### Exercise directions
Write out exactly the lines between the line containing "TOF2 pin SCL: D8 -> D1" and the end of the records, counting both ends, and leave out all pictures.

### Information

"""

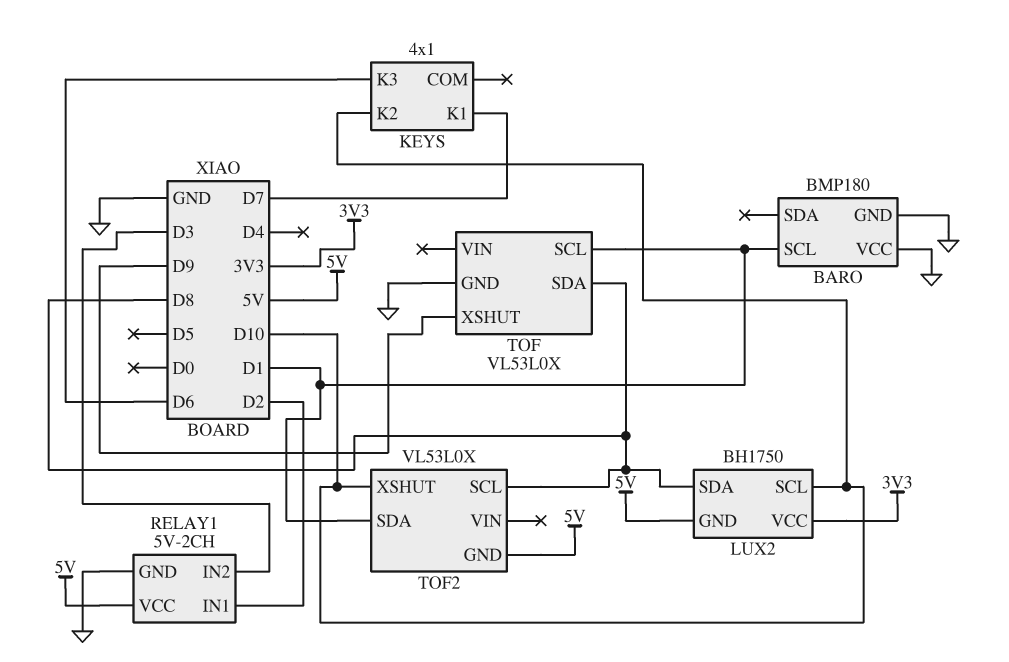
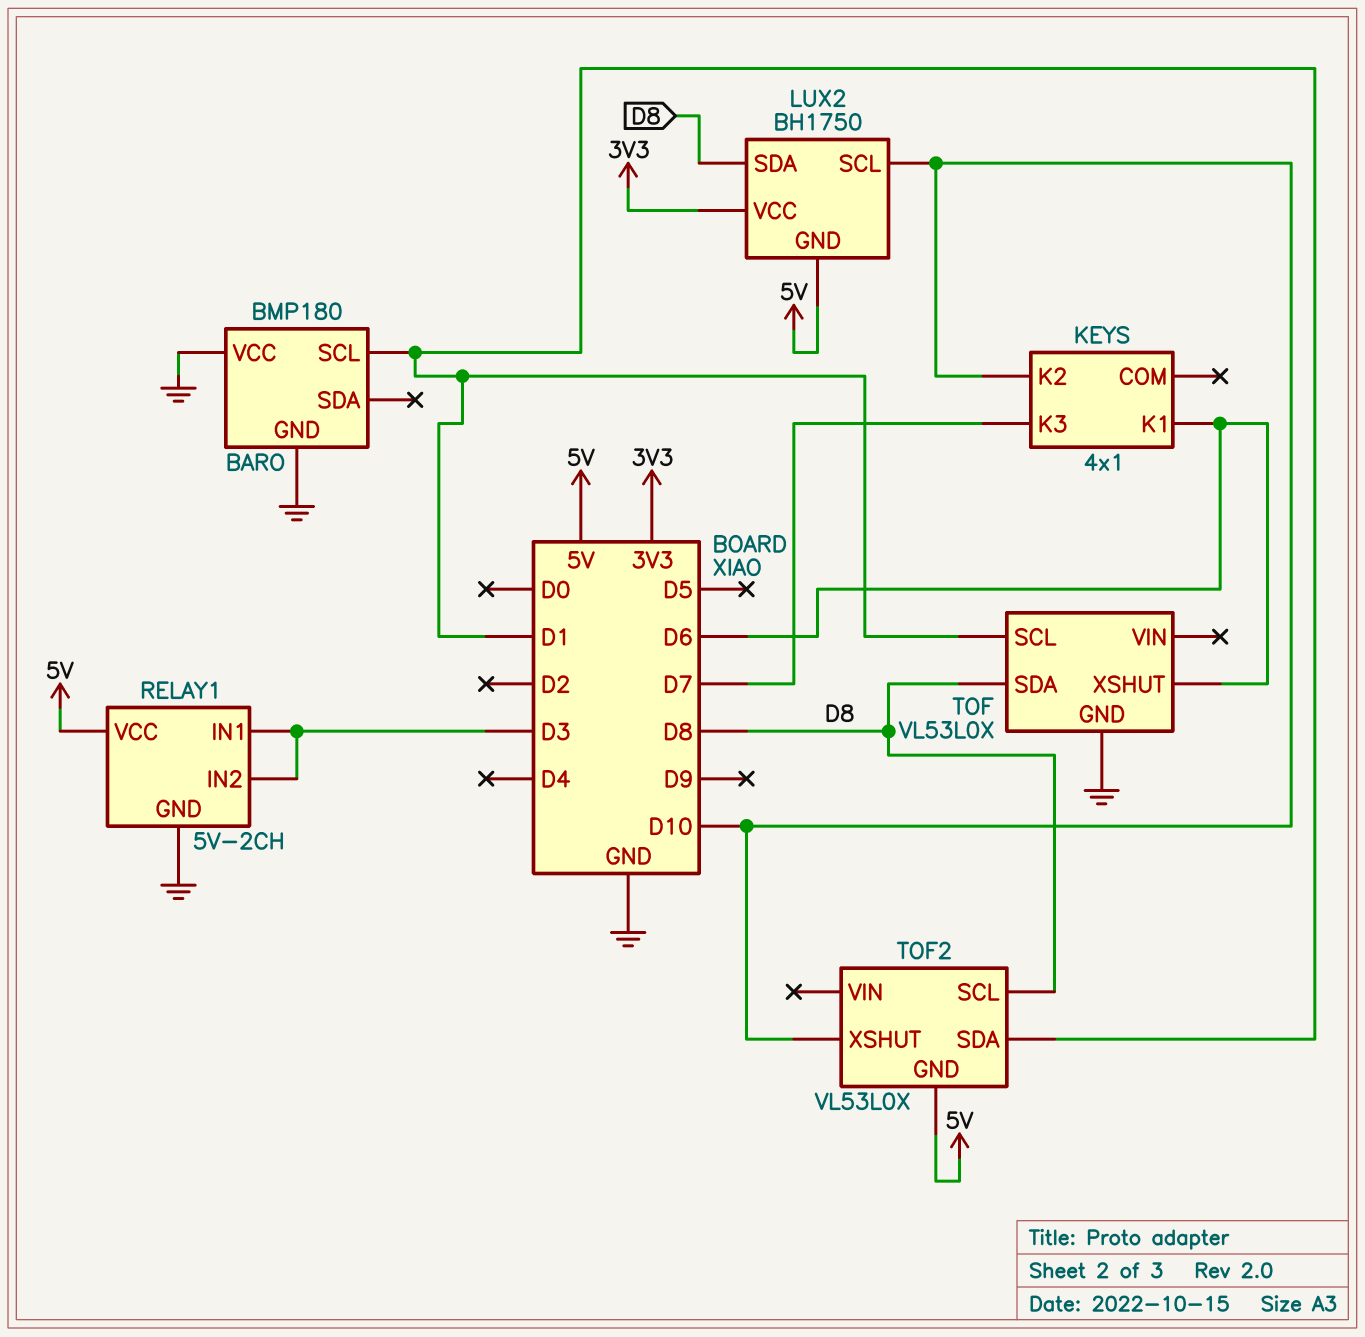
KEYS pin K1: D7 -> D6
KEYS pin K3: D6 -> D7
RELAY1 pin IN1: D2 -> D3
TOF pin XSHUT: D9 -> D6

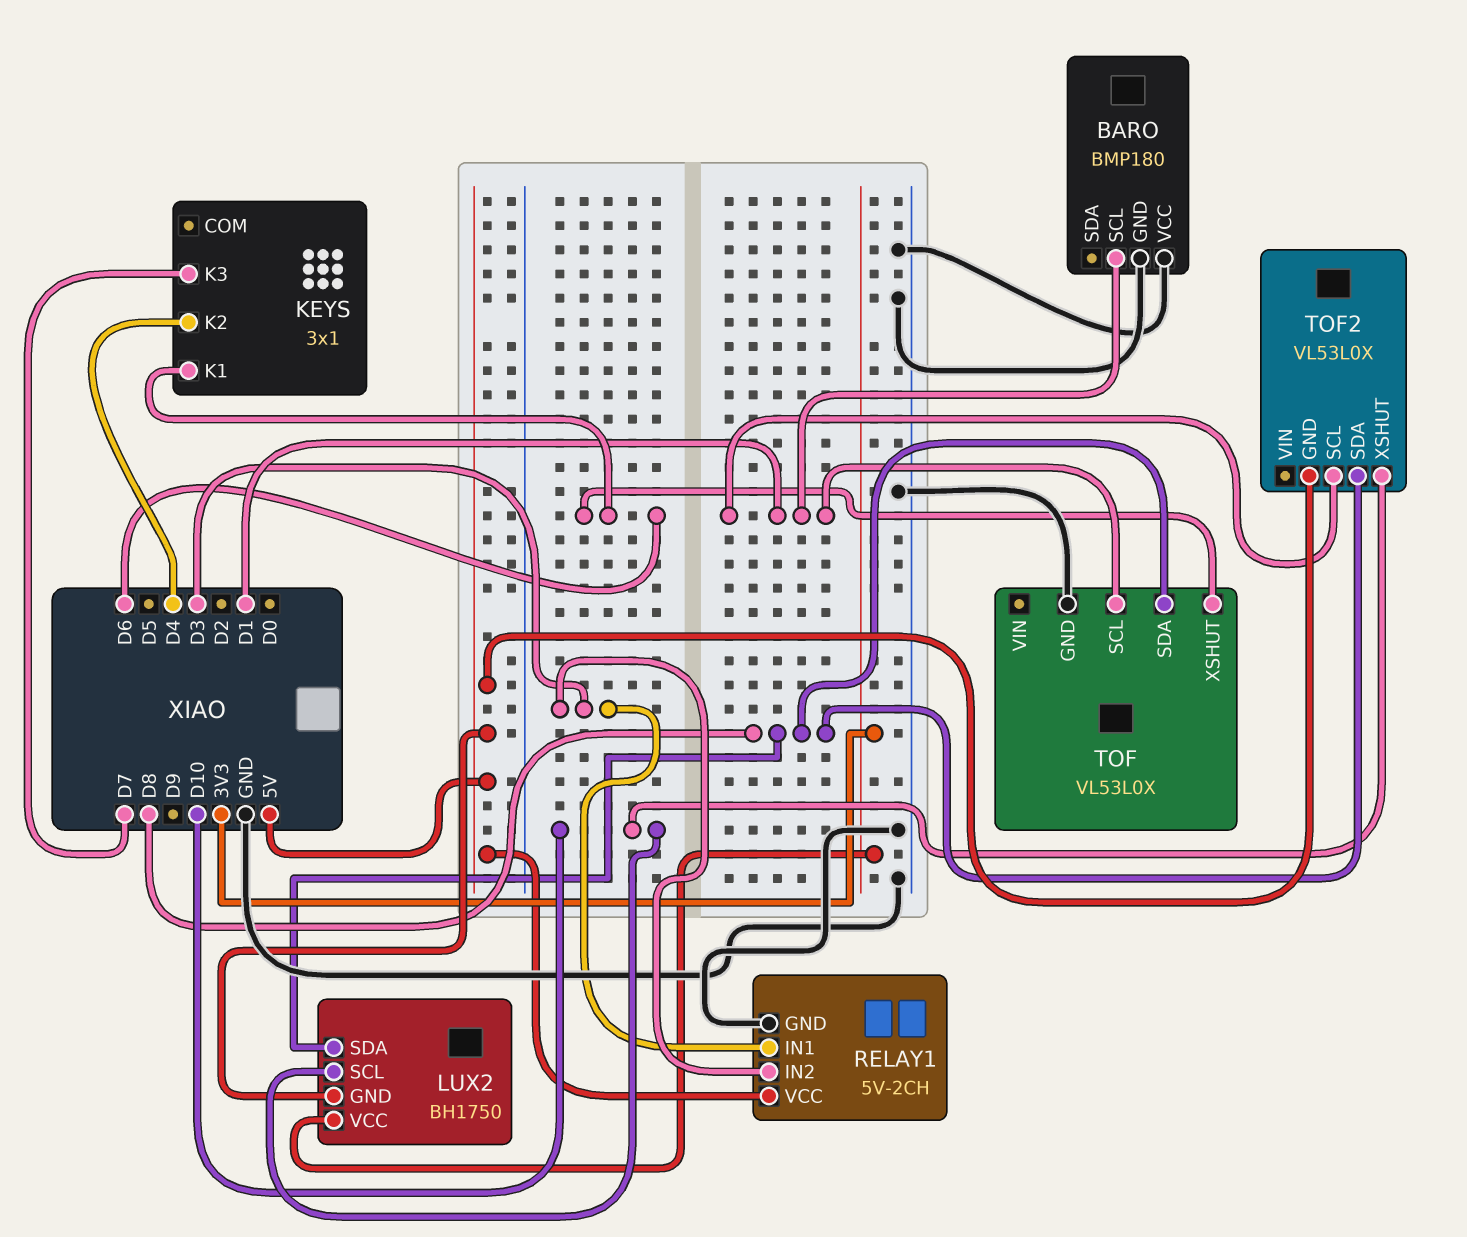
KEYS: 4x1 -> 3x1
KEYS pin K2: D10 -> D4
TOF2 pin SCL: D8 -> D1
TOF2 pin SDA: D1 -> D8

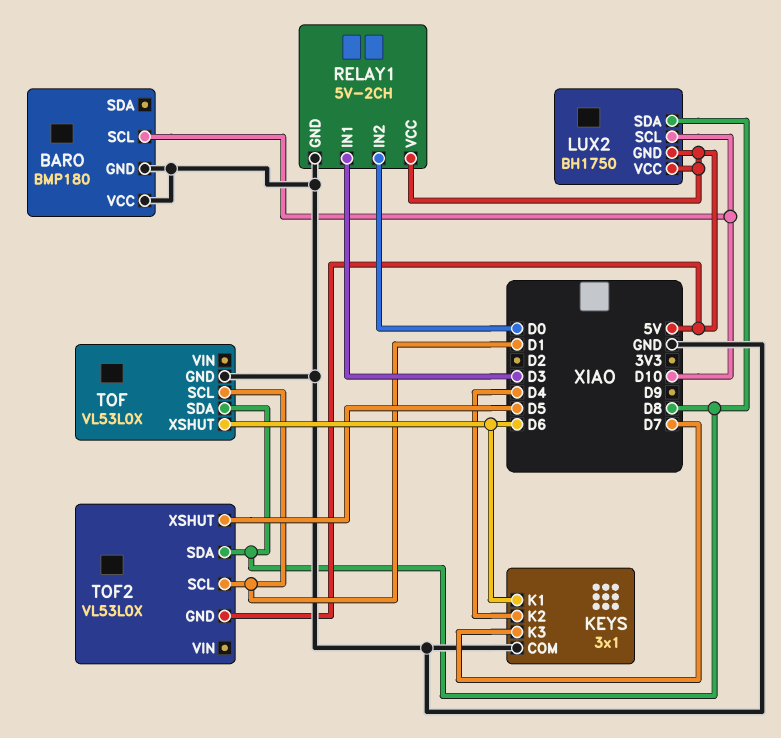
BARO pin SCL: D1 -> D10
KEYS pin COM: none -> GND
LUX2 pin VCC: 3V3 -> 5V
RELAY1 pin IN2: D3 -> D0
TOF2 pin XSHUT: D10 -> D5

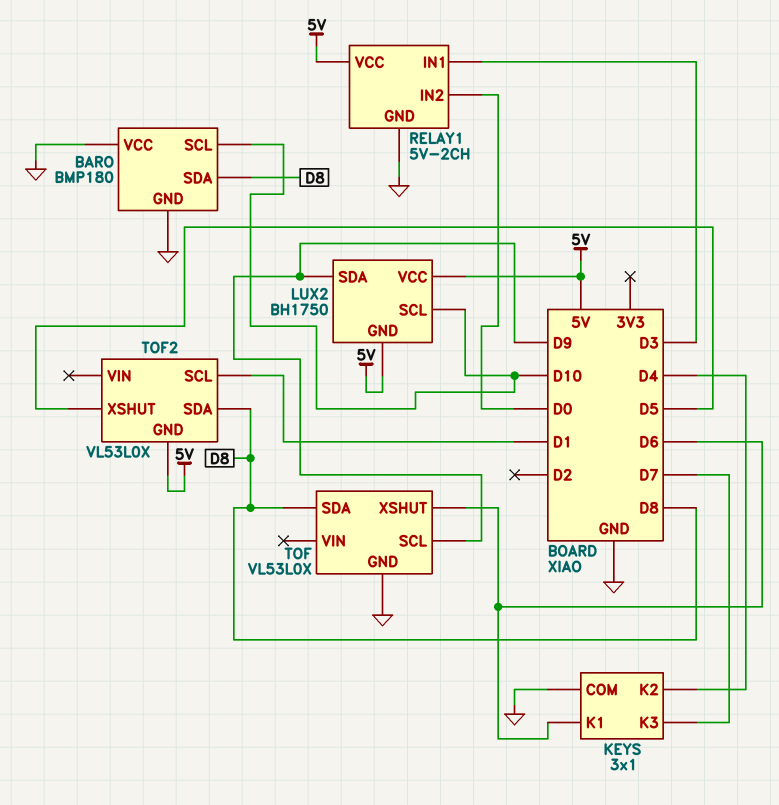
BARO pin SDA: none -> D8
LUX2 pin SDA: D8 -> D9
TOF pin SCL: D1 -> D9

"""

### Result below
TOF2 pin SCL: D8 -> D1
TOF2 pin SDA: D1 -> D8

BARO pin SCL: D1 -> D10
KEYS pin COM: none -> GND
LUX2 pin VCC: 3V3 -> 5V
RELAY1 pin IN2: D3 -> D0
TOF2 pin XSHUT: D10 -> D5

BARO pin SDA: none -> D8
LUX2 pin SDA: D8 -> D9
TOF pin SCL: D1 -> D9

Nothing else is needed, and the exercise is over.